_WHAT IS NEEDED_
Among the records below, find the line that has "(526, 428) = (457, 332): brown"; from there, give the lines again exactly, and stop after the line that has "(593, 274) = (496, 376): red padlock -> none".

Dataset items:

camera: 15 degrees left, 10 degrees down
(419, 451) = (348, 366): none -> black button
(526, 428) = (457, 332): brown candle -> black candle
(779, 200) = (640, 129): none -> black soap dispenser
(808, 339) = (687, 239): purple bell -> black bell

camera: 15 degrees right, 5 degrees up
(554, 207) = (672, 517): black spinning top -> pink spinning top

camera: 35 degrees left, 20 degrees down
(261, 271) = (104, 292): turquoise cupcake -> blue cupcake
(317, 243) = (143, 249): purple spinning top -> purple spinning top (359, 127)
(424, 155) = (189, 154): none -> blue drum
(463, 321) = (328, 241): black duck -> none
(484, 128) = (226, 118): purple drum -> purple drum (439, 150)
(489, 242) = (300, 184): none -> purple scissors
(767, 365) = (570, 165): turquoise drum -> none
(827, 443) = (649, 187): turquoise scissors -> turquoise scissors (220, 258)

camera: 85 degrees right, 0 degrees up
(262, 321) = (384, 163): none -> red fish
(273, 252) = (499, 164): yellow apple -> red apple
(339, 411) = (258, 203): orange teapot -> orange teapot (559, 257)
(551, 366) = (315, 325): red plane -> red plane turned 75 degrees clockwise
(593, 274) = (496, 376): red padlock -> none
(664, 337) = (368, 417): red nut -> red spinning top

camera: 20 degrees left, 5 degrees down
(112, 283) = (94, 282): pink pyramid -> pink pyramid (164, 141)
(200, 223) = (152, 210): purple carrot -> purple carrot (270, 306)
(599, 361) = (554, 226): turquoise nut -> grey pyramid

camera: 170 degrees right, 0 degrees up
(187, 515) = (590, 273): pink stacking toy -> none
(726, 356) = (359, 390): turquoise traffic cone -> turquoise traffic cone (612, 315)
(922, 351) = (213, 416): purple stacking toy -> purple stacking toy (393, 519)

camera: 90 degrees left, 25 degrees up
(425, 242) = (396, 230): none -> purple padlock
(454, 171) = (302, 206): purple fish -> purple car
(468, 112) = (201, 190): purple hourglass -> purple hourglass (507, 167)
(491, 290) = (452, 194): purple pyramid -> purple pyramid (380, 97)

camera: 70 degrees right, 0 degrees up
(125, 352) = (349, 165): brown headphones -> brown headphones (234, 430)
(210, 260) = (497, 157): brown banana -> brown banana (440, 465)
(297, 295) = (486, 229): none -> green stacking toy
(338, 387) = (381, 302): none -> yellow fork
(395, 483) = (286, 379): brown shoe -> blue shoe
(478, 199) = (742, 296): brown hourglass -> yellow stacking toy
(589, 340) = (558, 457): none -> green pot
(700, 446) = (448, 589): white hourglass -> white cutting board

_RESULT FOR THIS EXERCISE_
(526, 428) = (457, 332): brown candle -> black candle
(779, 200) = (640, 129): none -> black soap dispenser
(808, 339) = (687, 239): purple bell -> black bell

camera: 15 degrees right, 5 degrees up
(554, 207) = (672, 517): black spinning top -> pink spinning top

camera: 35 degrees left, 20 degrees down
(261, 271) = (104, 292): turquoise cupcake -> blue cupcake
(317, 243) = (143, 249): purple spinning top -> purple spinning top (359, 127)
(424, 155) = (189, 154): none -> blue drum
(463, 321) = (328, 241): black duck -> none
(484, 128) = (226, 118): purple drum -> purple drum (439, 150)
(489, 242) = (300, 184): none -> purple scissors
(767, 365) = (570, 165): turquoise drum -> none
(827, 443) = (649, 187): turquoise scissors -> turquoise scissors (220, 258)

camera: 85 degrees right, 0 degrees up
(262, 321) = (384, 163): none -> red fish
(273, 252) = (499, 164): yellow apple -> red apple
(339, 411) = (258, 203): orange teapot -> orange teapot (559, 257)
(551, 366) = (315, 325): red plane -> red plane turned 75 degrees clockwise
(593, 274) = (496, 376): red padlock -> none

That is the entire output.